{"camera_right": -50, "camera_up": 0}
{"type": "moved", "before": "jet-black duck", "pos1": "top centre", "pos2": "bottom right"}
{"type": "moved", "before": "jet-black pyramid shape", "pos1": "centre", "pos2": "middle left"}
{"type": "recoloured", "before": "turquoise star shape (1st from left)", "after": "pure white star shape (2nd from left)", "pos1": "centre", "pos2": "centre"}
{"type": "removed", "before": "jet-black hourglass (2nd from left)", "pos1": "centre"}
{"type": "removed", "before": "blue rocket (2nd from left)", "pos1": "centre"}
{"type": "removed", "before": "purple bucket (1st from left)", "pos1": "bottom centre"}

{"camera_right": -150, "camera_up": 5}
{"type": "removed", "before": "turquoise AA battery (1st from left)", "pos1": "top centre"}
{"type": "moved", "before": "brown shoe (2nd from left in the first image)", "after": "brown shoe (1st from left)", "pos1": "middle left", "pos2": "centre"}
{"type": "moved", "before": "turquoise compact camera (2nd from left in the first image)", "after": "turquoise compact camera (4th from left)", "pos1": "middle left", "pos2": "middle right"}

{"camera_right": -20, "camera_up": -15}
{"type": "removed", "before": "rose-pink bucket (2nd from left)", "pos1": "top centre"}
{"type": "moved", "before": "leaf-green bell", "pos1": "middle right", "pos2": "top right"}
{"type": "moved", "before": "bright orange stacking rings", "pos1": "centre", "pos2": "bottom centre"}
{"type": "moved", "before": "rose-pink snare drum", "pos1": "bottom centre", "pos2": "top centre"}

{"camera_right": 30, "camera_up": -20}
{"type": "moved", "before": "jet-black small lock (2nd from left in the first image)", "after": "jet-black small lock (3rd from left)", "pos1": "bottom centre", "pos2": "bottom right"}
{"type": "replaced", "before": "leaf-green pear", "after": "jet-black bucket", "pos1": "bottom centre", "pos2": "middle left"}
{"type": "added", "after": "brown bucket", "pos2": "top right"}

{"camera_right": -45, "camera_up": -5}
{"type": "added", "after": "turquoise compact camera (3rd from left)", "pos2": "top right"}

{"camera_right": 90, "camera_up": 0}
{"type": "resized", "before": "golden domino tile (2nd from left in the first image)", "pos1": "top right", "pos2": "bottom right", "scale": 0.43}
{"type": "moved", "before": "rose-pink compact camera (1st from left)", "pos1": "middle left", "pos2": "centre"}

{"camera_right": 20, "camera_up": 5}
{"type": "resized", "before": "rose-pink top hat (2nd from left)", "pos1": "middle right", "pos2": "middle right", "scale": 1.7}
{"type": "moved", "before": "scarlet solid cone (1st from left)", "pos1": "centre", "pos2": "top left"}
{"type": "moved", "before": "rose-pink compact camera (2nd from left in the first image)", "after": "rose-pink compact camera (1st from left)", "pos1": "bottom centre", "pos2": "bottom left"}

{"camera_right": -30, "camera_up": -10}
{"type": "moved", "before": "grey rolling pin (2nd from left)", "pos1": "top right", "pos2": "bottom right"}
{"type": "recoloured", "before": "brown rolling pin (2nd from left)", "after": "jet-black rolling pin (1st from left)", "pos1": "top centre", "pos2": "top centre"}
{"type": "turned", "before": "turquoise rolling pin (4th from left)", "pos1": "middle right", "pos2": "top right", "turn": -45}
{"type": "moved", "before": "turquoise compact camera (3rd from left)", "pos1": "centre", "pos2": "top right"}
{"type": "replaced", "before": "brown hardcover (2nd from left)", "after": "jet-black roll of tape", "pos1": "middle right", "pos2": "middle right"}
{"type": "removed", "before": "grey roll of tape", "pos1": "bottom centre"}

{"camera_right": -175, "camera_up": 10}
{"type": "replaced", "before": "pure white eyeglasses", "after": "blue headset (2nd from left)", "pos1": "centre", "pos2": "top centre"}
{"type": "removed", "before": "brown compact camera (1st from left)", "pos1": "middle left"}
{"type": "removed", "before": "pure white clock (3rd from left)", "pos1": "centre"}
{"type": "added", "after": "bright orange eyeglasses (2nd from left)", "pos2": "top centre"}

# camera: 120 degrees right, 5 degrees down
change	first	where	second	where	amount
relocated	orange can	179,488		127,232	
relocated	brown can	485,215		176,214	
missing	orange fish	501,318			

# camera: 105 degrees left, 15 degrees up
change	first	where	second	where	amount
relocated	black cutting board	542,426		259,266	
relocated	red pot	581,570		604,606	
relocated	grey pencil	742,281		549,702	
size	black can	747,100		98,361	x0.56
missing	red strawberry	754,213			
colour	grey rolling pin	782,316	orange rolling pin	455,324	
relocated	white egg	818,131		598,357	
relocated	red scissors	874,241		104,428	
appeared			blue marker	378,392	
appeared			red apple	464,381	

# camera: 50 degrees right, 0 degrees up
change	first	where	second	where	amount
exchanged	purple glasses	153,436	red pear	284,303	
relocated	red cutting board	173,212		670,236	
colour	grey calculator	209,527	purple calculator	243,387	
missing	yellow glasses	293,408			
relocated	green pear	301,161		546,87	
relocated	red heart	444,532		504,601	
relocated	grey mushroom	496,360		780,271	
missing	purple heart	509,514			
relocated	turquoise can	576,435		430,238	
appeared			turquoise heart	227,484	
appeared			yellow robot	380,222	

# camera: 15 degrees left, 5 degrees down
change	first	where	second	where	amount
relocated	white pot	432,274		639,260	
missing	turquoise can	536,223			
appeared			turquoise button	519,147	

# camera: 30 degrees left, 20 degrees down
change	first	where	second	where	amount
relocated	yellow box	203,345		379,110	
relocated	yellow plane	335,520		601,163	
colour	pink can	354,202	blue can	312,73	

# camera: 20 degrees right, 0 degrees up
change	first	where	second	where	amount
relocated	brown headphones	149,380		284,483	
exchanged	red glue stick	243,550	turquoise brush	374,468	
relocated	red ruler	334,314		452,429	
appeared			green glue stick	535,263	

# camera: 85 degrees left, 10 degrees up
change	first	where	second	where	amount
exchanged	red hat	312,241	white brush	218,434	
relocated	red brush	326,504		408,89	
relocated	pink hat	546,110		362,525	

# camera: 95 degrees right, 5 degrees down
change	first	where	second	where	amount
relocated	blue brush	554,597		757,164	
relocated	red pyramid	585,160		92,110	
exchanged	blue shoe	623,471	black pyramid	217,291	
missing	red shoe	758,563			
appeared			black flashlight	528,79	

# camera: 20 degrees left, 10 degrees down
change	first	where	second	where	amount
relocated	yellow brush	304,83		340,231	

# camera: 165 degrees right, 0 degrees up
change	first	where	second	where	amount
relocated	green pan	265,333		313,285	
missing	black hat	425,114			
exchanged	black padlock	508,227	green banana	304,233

→ **HOW TO COMPLETE THIS TASK**:
Copy out the material above in full.

→ **EXPECTED OUTPUT**:
{"camera_right": -50, "camera_up": 0}
{"type": "moved", "before": "jet-black duck", "pos1": "top centre", "pos2": "bottom right"}
{"type": "moved", "before": "jet-black pyramid shape", "pos1": "centre", "pos2": "middle left"}
{"type": "recoloured", "before": "turquoise star shape (1st from left)", "after": "pure white star shape (2nd from left)", "pos1": "centre", "pos2": "centre"}
{"type": "removed", "before": "jet-black hourglass (2nd from left)", "pos1": "centre"}
{"type": "removed", "before": "blue rocket (2nd from left)", "pos1": "centre"}
{"type": "removed", "before": "purple bucket (1st from left)", "pos1": "bottom centre"}

{"camera_right": -150, "camera_up": 5}
{"type": "removed", "before": "turquoise AA battery (1st from left)", "pos1": "top centre"}
{"type": "moved", "before": "brown shoe (2nd from left in the first image)", "after": "brown shoe (1st from left)", "pos1": "middle left", "pos2": "centre"}
{"type": "moved", "before": "turquoise compact camera (2nd from left in the first image)", "after": "turquoise compact camera (4th from left)", "pos1": "middle left", "pos2": "middle right"}

{"camera_right": -20, "camera_up": -15}
{"type": "removed", "before": "rose-pink bucket (2nd from left)", "pos1": "top centre"}
{"type": "moved", "before": "leaf-green bell", "pos1": "middle right", "pos2": "top right"}
{"type": "moved", "before": "bright orange stacking rings", "pos1": "centre", "pos2": "bottom centre"}
{"type": "moved", "before": "rose-pink snare drum", "pos1": "bottom centre", "pos2": "top centre"}

{"camera_right": 30, "camera_up": -20}
{"type": "moved", "before": "jet-black small lock (2nd from left in the first image)", "after": "jet-black small lock (3rd from left)", "pos1": "bottom centre", "pos2": "bottom right"}
{"type": "replaced", "before": "leaf-green pear", "after": "jet-black bucket", "pos1": "bottom centre", "pos2": "middle left"}
{"type": "added", "after": "brown bucket", "pos2": "top right"}

{"camera_right": -45, "camera_up": -5}
{"type": "added", "after": "turquoise compact camera (3rd from left)", "pos2": "top right"}

{"camera_right": 90, "camera_up": 0}
{"type": "resized", "before": "golden domino tile (2nd from left in the first image)", "pos1": "top right", "pos2": "bottom right", "scale": 0.43}
{"type": "moved", "before": "rose-pink compact camera (1st from left)", "pos1": "middle left", "pos2": "centre"}

{"camera_right": 20, "camera_up": 5}
{"type": "resized", "before": "rose-pink top hat (2nd from left)", "pos1": "middle right", "pos2": "middle right", "scale": 1.7}
{"type": "moved", "before": "scarlet solid cone (1st from left)", "pos1": "centre", "pos2": "top left"}
{"type": "moved", "before": "rose-pink compact camera (2nd from left in the first image)", "after": "rose-pink compact camera (1st from left)", "pos1": "bottom centre", "pos2": "bottom left"}

{"camera_right": -30, "camera_up": -10}
{"type": "moved", "before": "grey rolling pin (2nd from left)", "pos1": "top right", "pos2": "bottom right"}
{"type": "recoloured", "before": "brown rolling pin (2nd from left)", "after": "jet-black rolling pin (1st from left)", "pos1": "top centre", "pos2": "top centre"}
{"type": "turned", "before": "turquoise rolling pin (4th from left)", "pos1": "middle right", "pos2": "top right", "turn": -45}
{"type": "moved", "before": "turquoise compact camera (3rd from left)", "pos1": "centre", "pos2": "top right"}
{"type": "replaced", "before": "brown hardcover (2nd from left)", "after": "jet-black roll of tape", "pos1": "middle right", "pos2": "middle right"}
{"type": "removed", "before": "grey roll of tape", "pos1": "bottom centre"}

{"camera_right": -175, "camera_up": 10}
{"type": "replaced", "before": "pure white eyeglasses", "after": "blue headset (2nd from left)", "pos1": "centre", "pos2": "top centre"}
{"type": "removed", "before": "brown compact camera (1st from left)", "pos1": "middle left"}
{"type": "removed", "before": "pure white clock (3rd from left)", "pos1": "centre"}
{"type": "added", "after": "bright orange eyeglasses (2nd from left)", "pos2": "top centre"}

# camera: 120 degrees right, 5 degrees down
change	first	where	second	where	amount
relocated	orange can	179,488		127,232	
relocated	brown can	485,215		176,214	
missing	orange fish	501,318			

# camera: 105 degrees left, 15 degrees up
change	first	where	second	where	amount
relocated	black cutting board	542,426		259,266	
relocated	red pot	581,570		604,606	
relocated	grey pencil	742,281		549,702	
size	black can	747,100		98,361	x0.56
missing	red strawberry	754,213			
colour	grey rolling pin	782,316	orange rolling pin	455,324	
relocated	white egg	818,131		598,357	
relocated	red scissors	874,241		104,428	
appeared			blue marker	378,392	
appeared			red apple	464,381	

# camera: 50 degrees right, 0 degrees up
change	first	where	second	where	amount
exchanged	purple glasses	153,436	red pear	284,303	
relocated	red cutting board	173,212		670,236	
colour	grey calculator	209,527	purple calculator	243,387	
missing	yellow glasses	293,408			
relocated	green pear	301,161		546,87	
relocated	red heart	444,532		504,601	
relocated	grey mushroom	496,360		780,271	
missing	purple heart	509,514			
relocated	turquoise can	576,435		430,238	
appeared			turquoise heart	227,484	
appeared			yellow robot	380,222	

# camera: 15 degrees left, 5 degrees down
change	first	where	second	where	amount
relocated	white pot	432,274		639,260	
missing	turquoise can	536,223			
appeared			turquoise button	519,147	

# camera: 30 degrees left, 20 degrees down
change	first	where	second	where	amount
relocated	yellow box	203,345		379,110	
relocated	yellow plane	335,520		601,163	
colour	pink can	354,202	blue can	312,73	

# camera: 20 degrees right, 0 degrees up
change	first	where	second	where	amount
relocated	brown headphones	149,380		284,483	
exchanged	red glue stick	243,550	turquoise brush	374,468	
relocated	red ruler	334,314		452,429	
appeared			green glue stick	535,263	

# camera: 85 degrees left, 10 degrees up
change	first	where	second	where	amount
exchanged	red hat	312,241	white brush	218,434	
relocated	red brush	326,504		408,89	
relocated	pink hat	546,110		362,525	

# camera: 95 degrees right, 5 degrees down
change	first	where	second	where	amount
relocated	blue brush	554,597		757,164	
relocated	red pyramid	585,160		92,110	
exchanged	blue shoe	623,471	black pyramid	217,291	
missing	red shoe	758,563			
appeared			black flashlight	528,79	

# camera: 20 degrees left, 10 degrees down
change	first	where	second	where	amount
relocated	yellow brush	304,83		340,231	

# camera: 165 degrees right, 0 degrees up
change	first	where	second	where	amount
relocated	green pan	265,333		313,285	
missing	black hat	425,114			
exchanged	black padlock	508,227	green banana	304,233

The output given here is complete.